The task:
In the material below, the required lines run from the one containing "315 to 490 362" through the one containing "(blau) 752 210". Copy those lines exactly, ends included, and nothing else.

Entries shown:
* * *

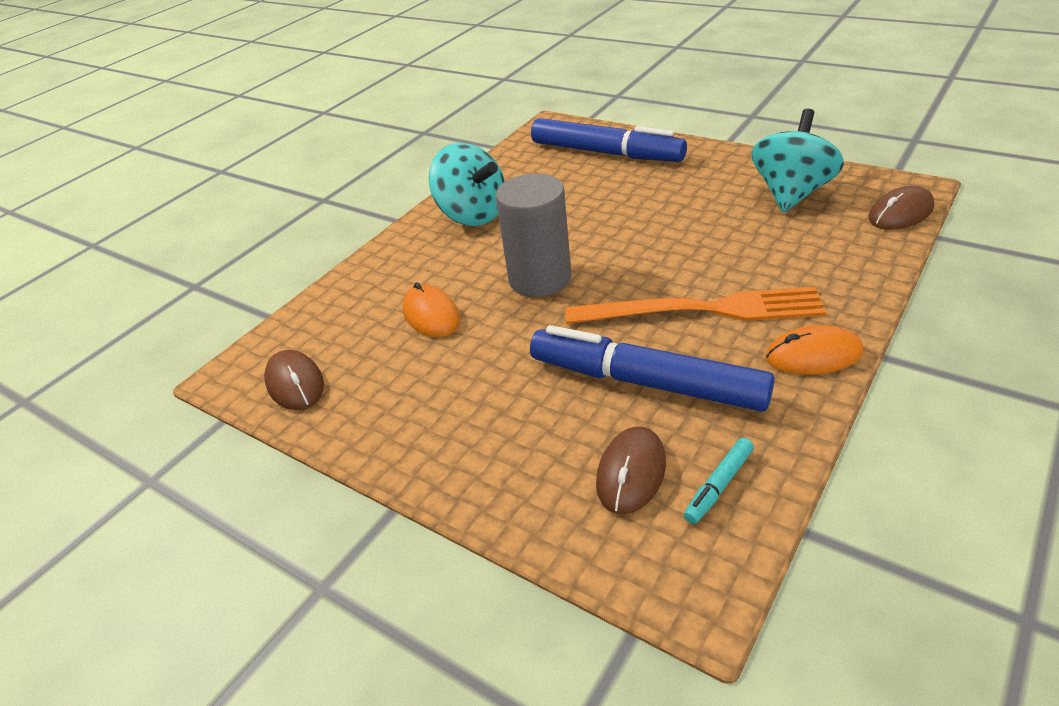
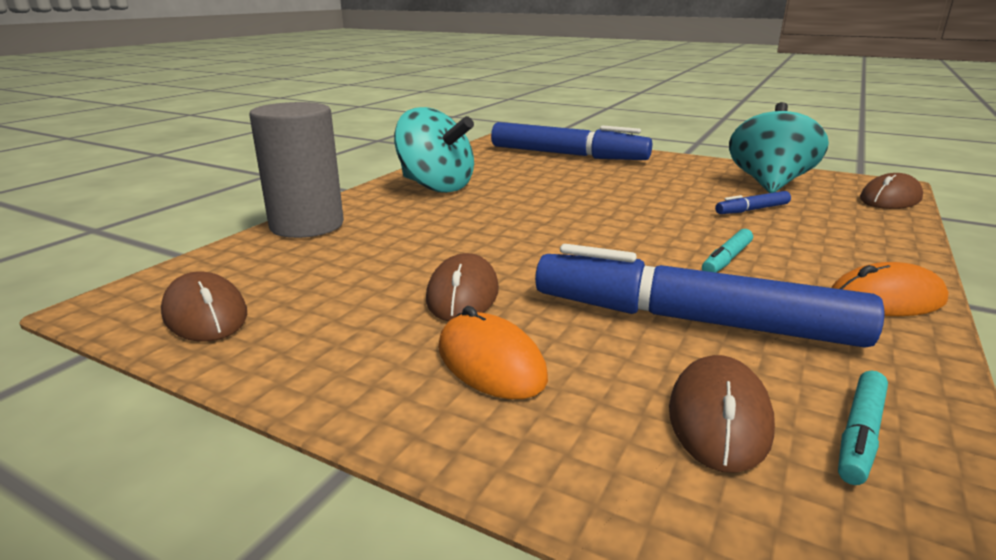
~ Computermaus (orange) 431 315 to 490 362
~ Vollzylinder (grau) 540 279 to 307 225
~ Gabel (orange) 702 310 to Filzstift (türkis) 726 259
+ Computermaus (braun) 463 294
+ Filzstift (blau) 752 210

* * *

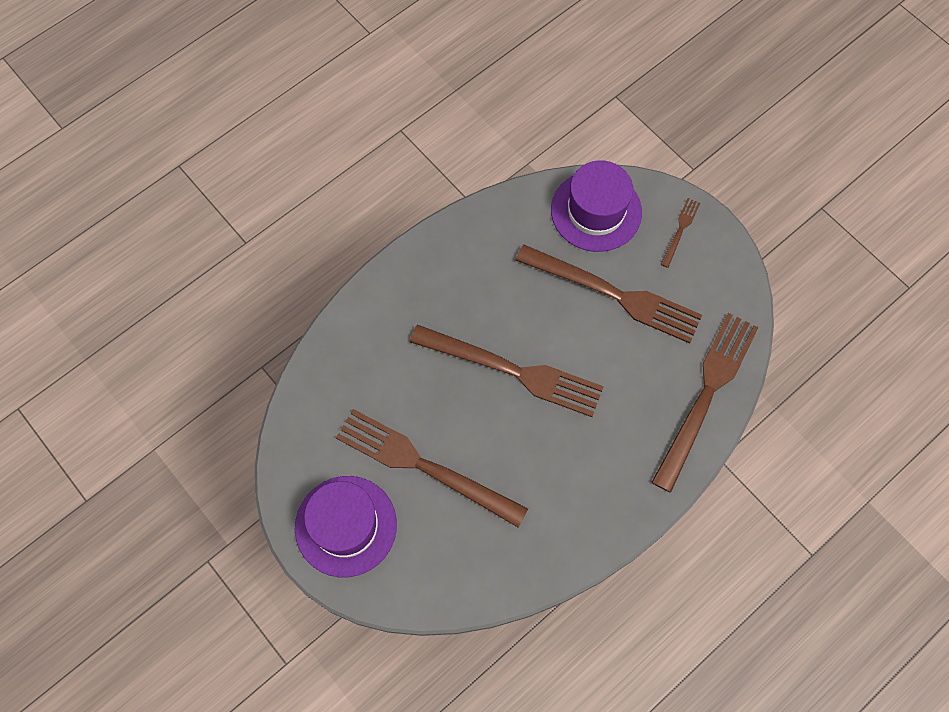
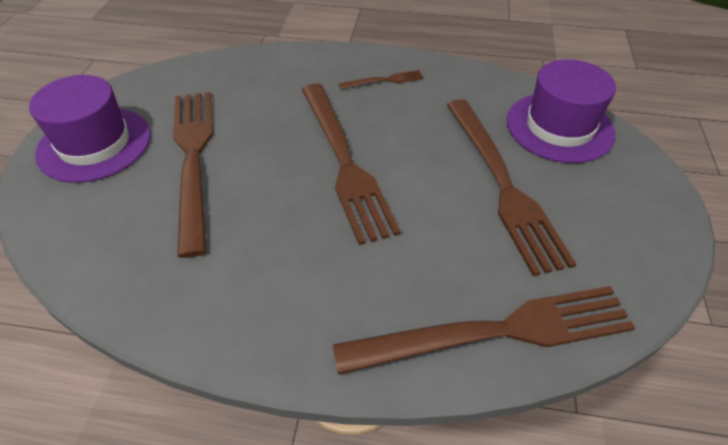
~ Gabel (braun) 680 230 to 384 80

* * *

Answer below:
~ Computermaus (orange) 431 315 to 490 362
~ Vollzylinder (grau) 540 279 to 307 225
~ Gabel (orange) 702 310 to Filzstift (türkis) 726 259
+ Computermaus (braun) 463 294
+ Filzstift (blau) 752 210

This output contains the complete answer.